DATASET RECORDS ▸
☆ ☆ ☆ ☆

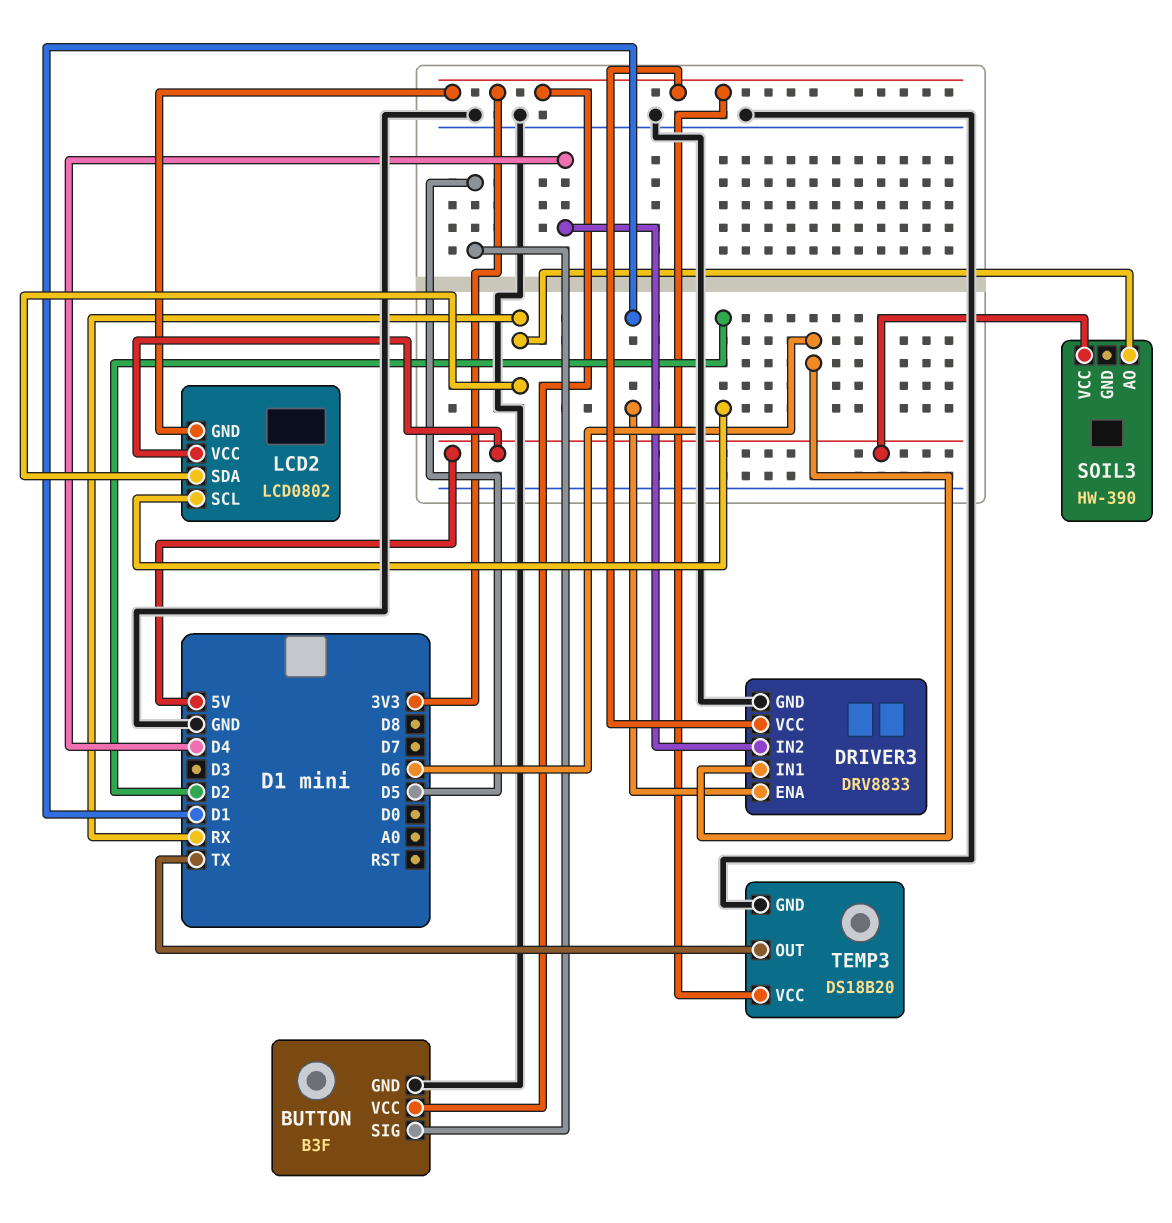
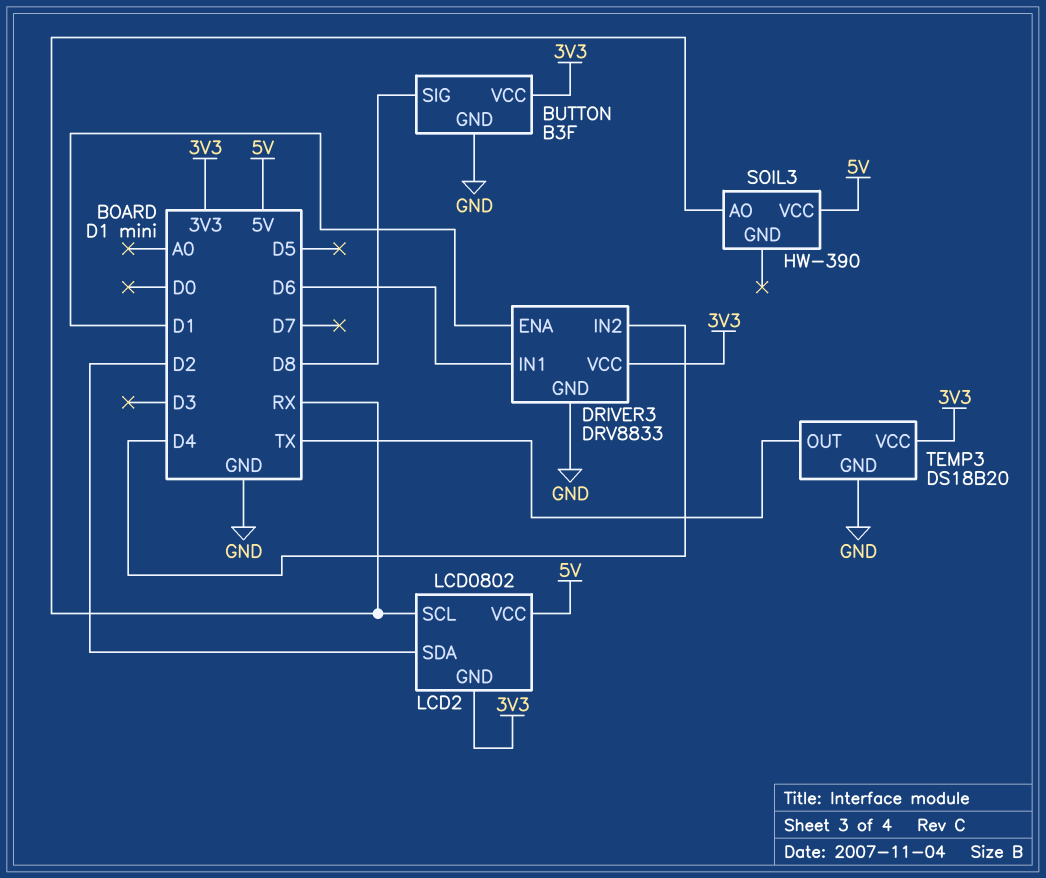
BUTTON pin SIG: D5 -> D8
LCD2 pin SCL: D2 -> RX
LCD2 pin SDA: RX -> D2

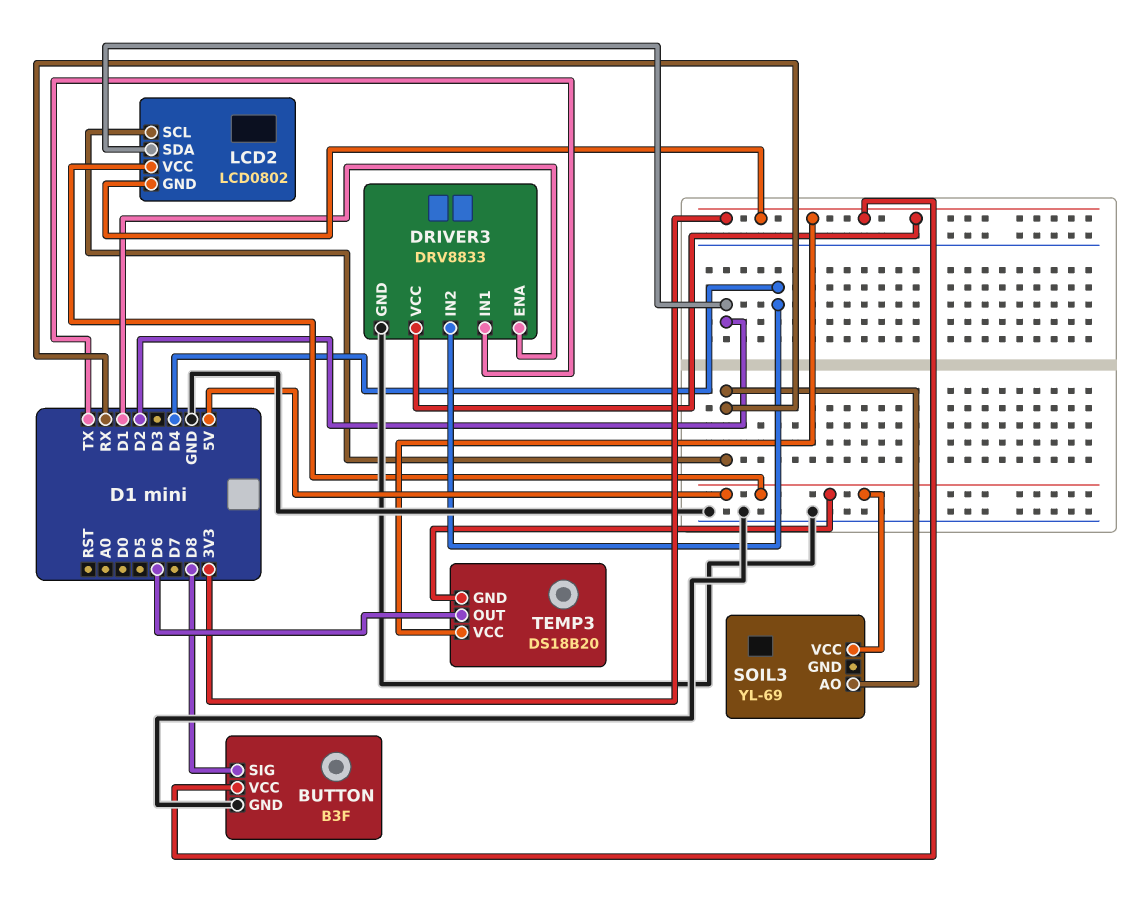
DRIVER3 pin IN1: D6 -> TX
SOIL3: HW-390 -> YL-69
TEMP3 pin GND: GND -> 5V
TEMP3 pin OUT: TX -> D6

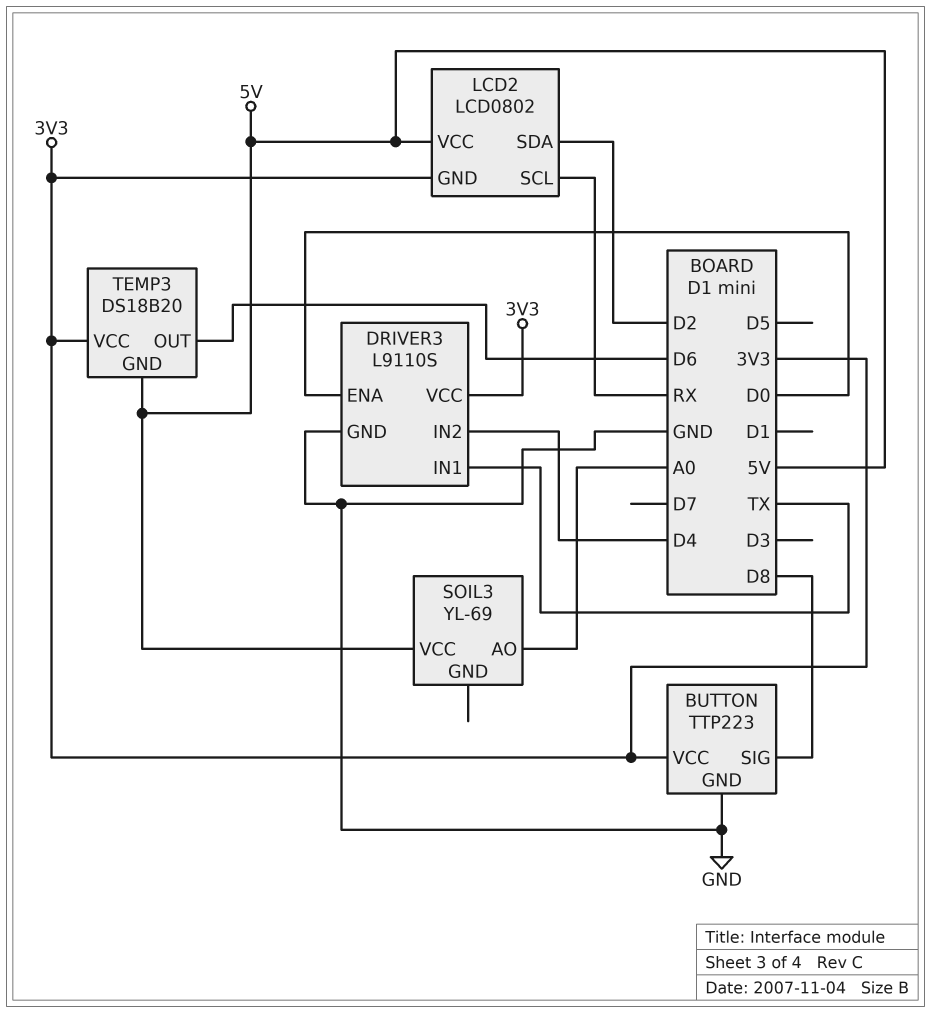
BUTTON: B3F -> TTP223
DRIVER3: DRV8833 -> L9110S
DRIVER3 pin ENA: D1 -> D0
SOIL3 pin AO: RX -> A0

☆ ☆ ☆ ☆

WHAT YOU HAVE TO DO ▸ Search the entries for the word "BUTTON". Copy every line where it occurs.

PROBLEM SOLUTION ▸
BUTTON pin SIG: D5 -> D8
BUTTON: B3F -> TTP223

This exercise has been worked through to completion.